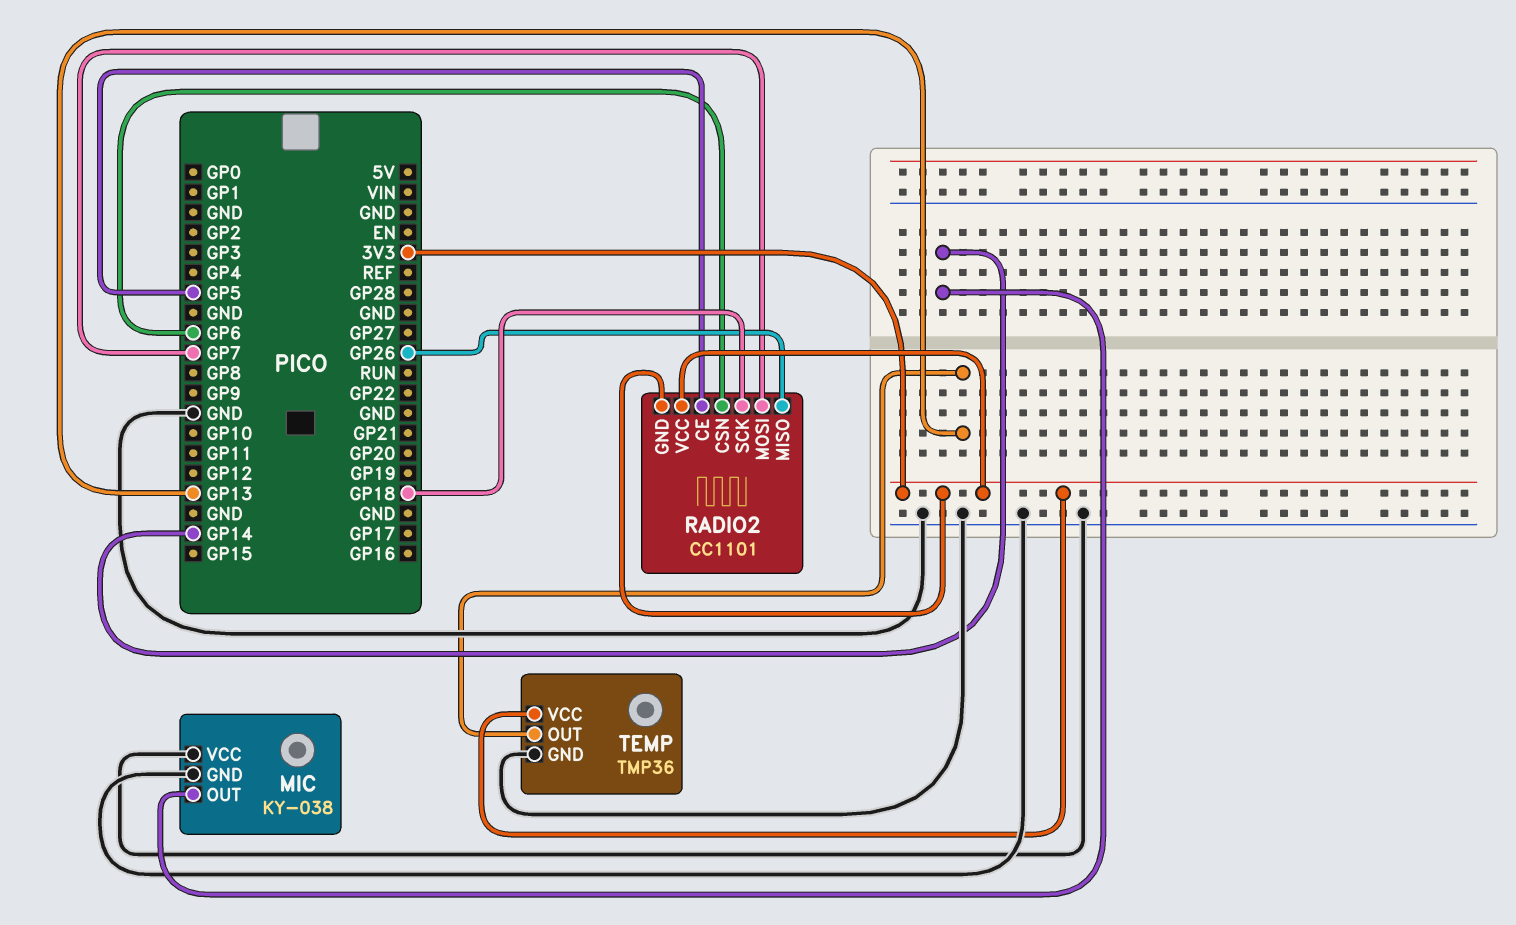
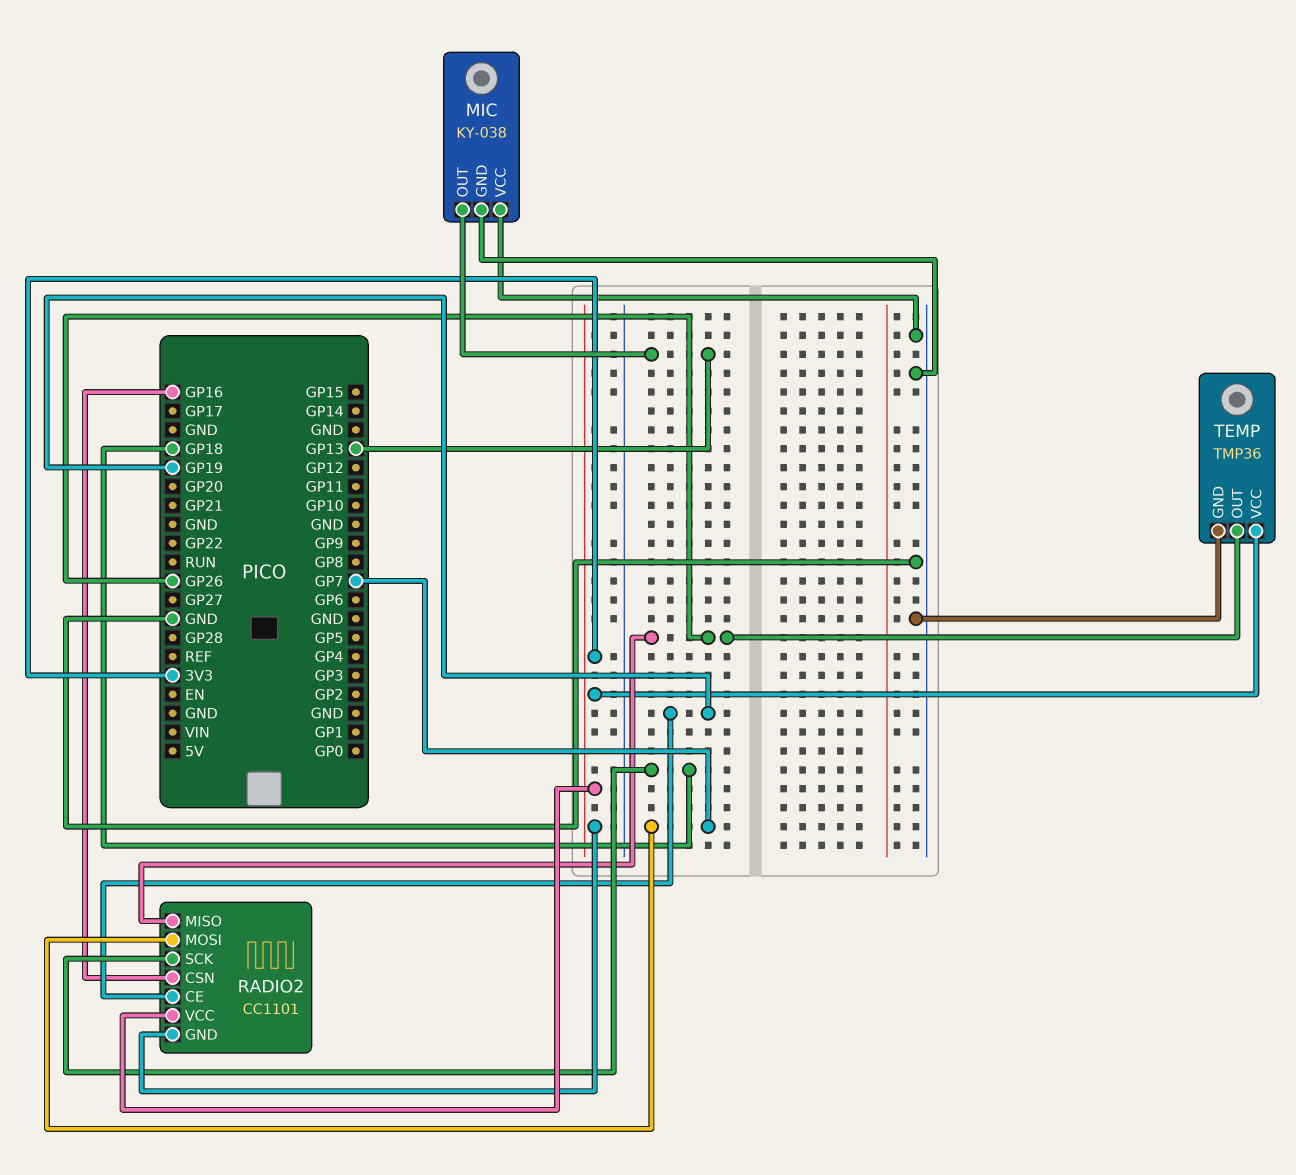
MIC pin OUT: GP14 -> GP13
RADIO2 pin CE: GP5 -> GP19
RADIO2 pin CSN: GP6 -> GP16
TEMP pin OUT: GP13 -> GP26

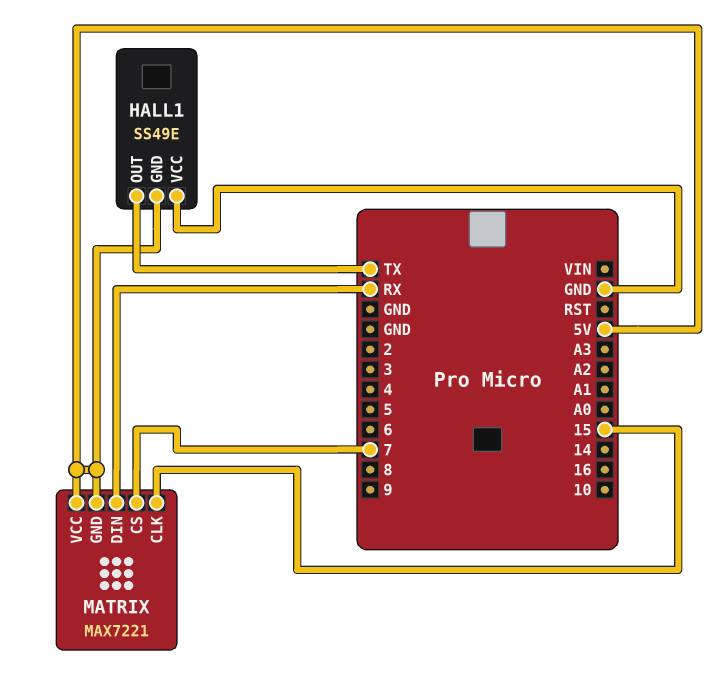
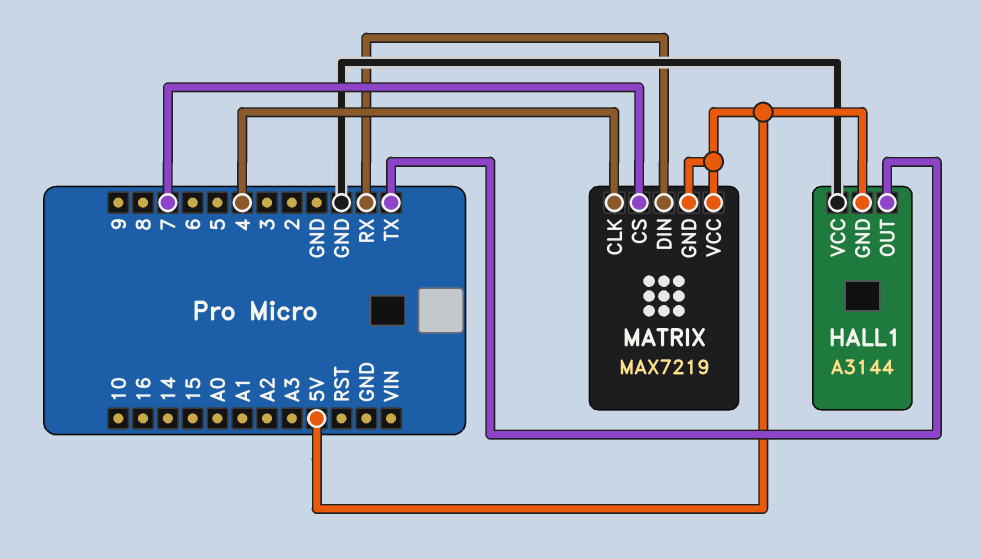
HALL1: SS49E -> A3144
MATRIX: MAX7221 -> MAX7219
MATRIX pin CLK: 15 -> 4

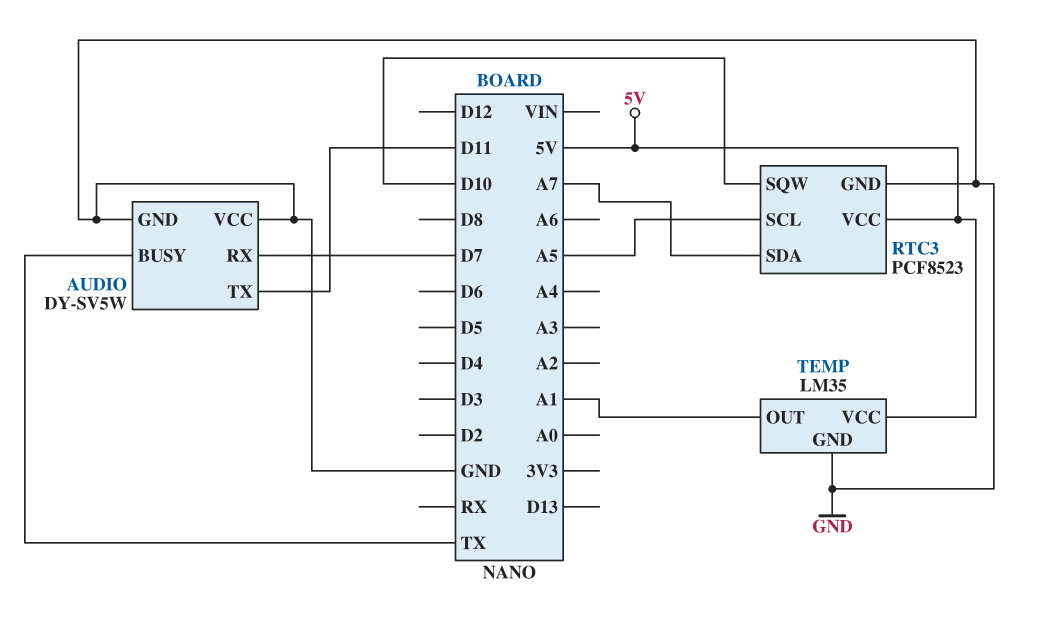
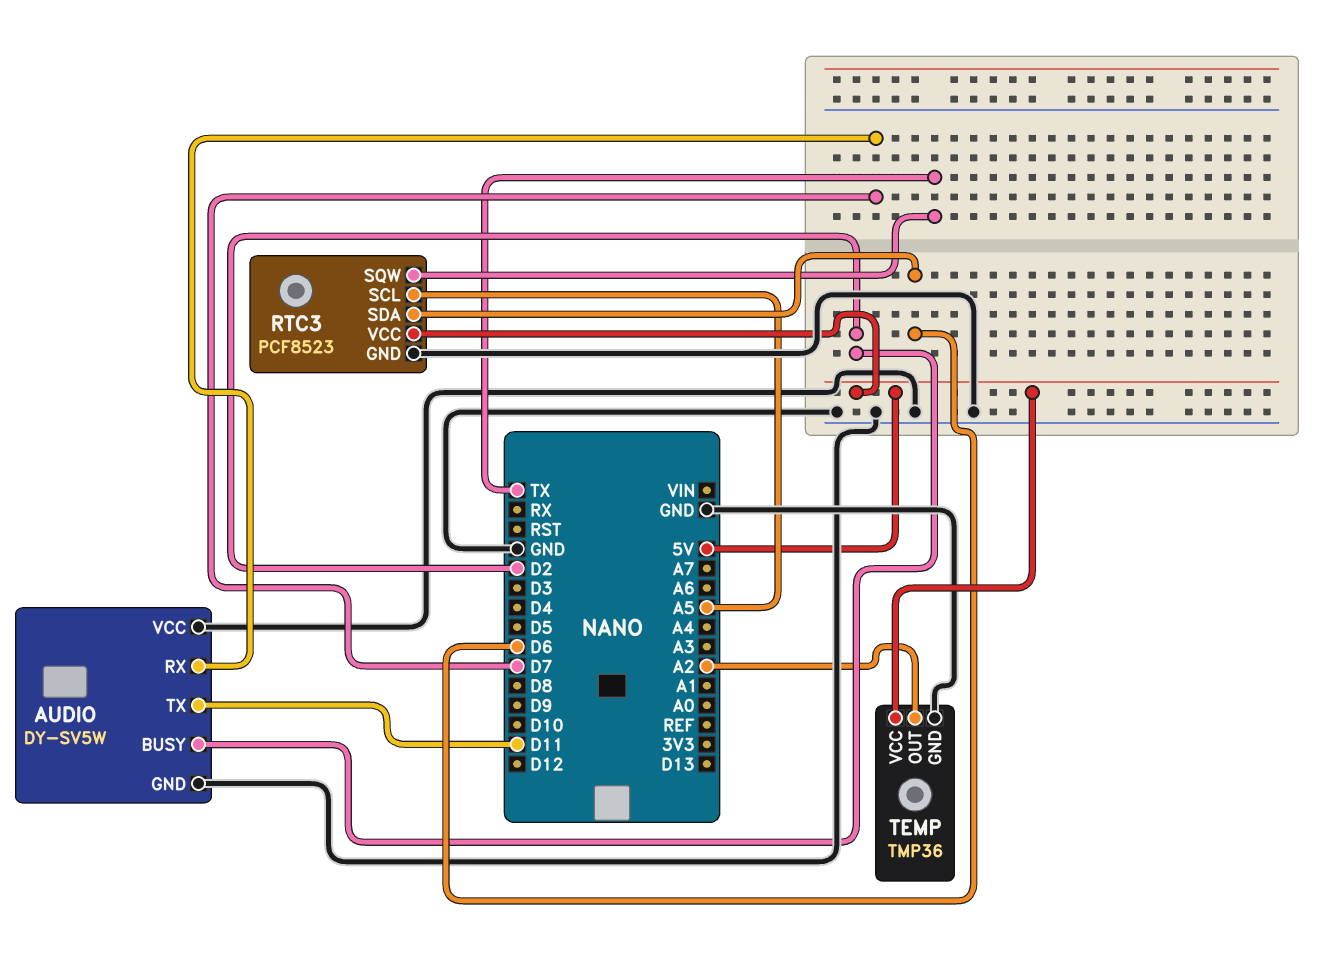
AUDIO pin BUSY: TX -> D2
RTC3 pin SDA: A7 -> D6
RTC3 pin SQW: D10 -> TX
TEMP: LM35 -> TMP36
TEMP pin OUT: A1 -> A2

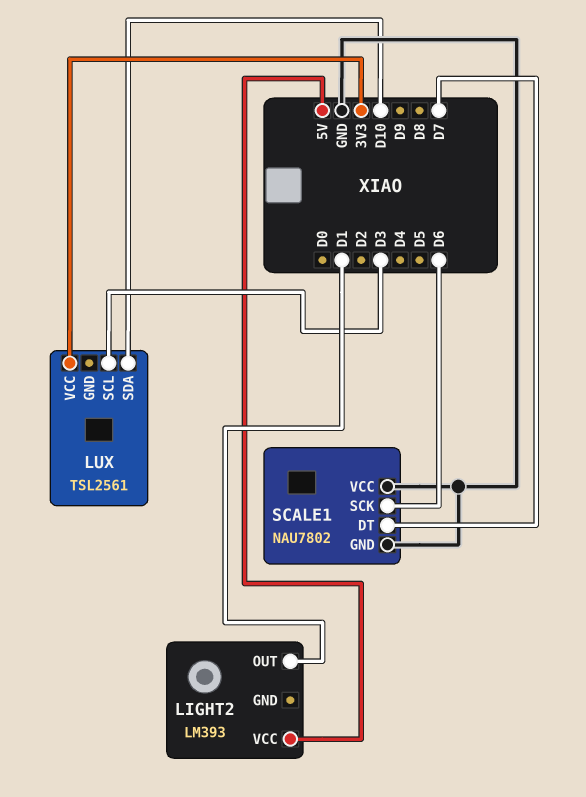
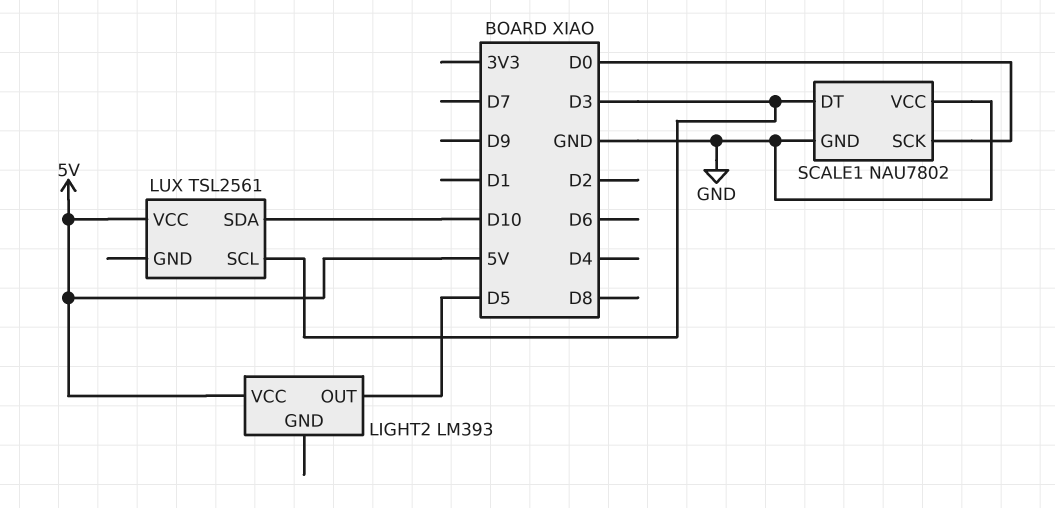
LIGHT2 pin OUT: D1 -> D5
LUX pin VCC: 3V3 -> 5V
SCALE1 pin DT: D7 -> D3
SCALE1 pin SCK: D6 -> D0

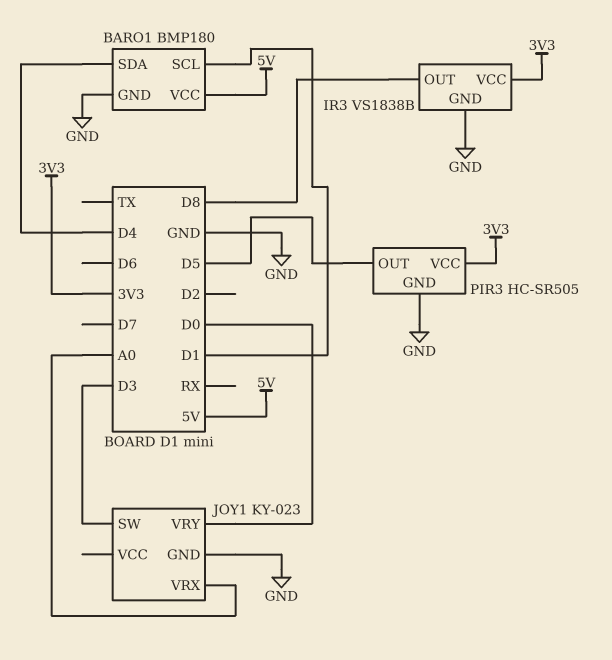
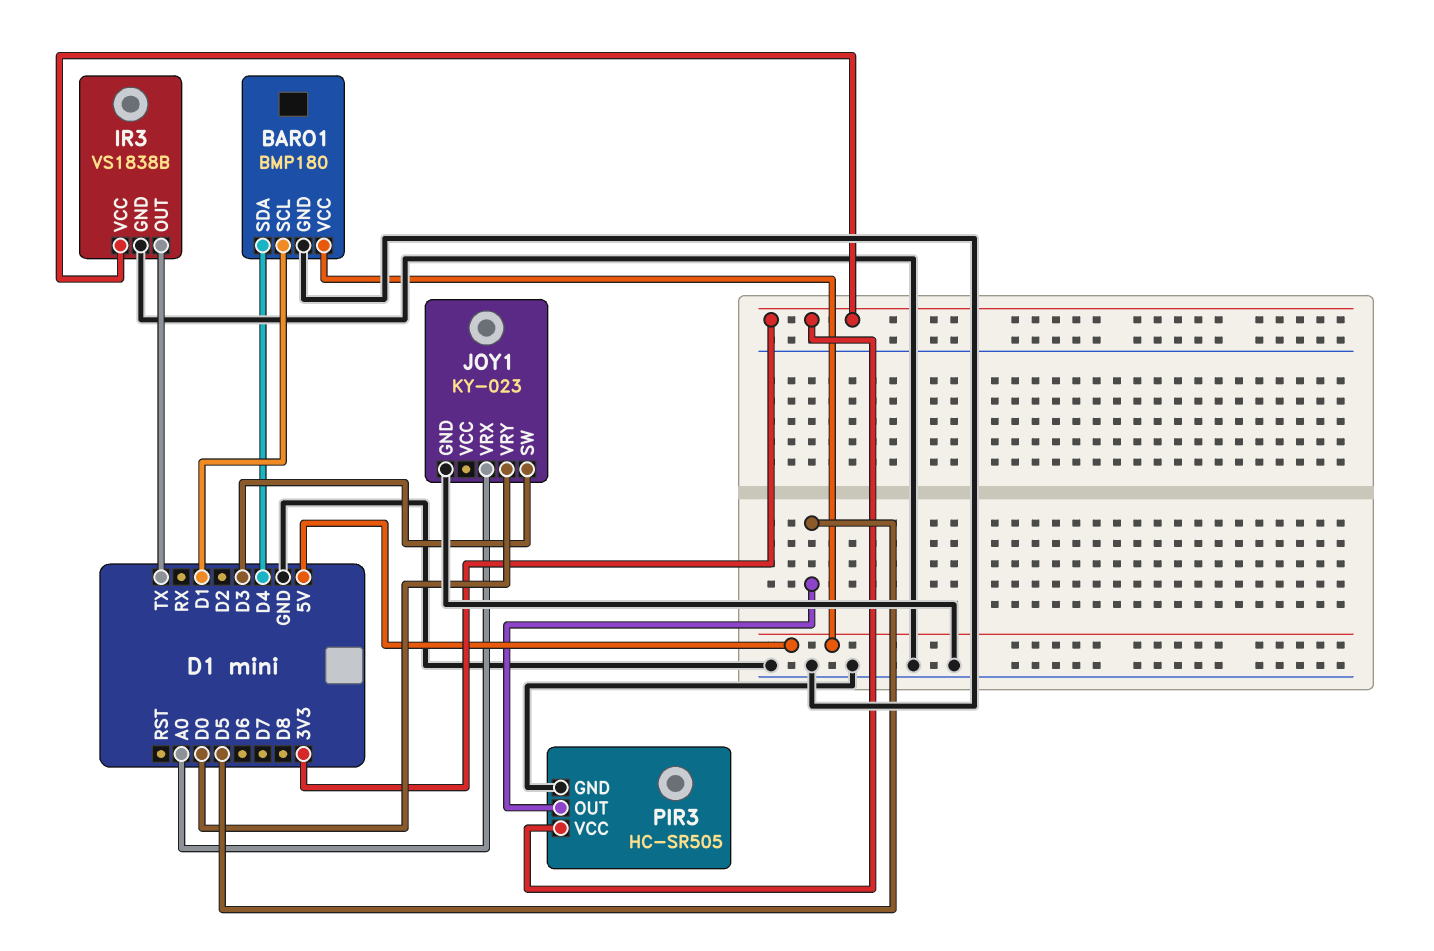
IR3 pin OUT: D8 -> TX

◆ WORK INSTRUCTIONS: Output nothing except the lines from the one containing "LUX pin VCC: 3V3 -> 5V" through the final line of the entries, repeated exactly and free of pictures.

◆ WRITTEN ANSWER:
LUX pin VCC: 3V3 -> 5V
SCALE1 pin DT: D7 -> D3
SCALE1 pin SCK: D6 -> D0

IR3 pin OUT: D8 -> TX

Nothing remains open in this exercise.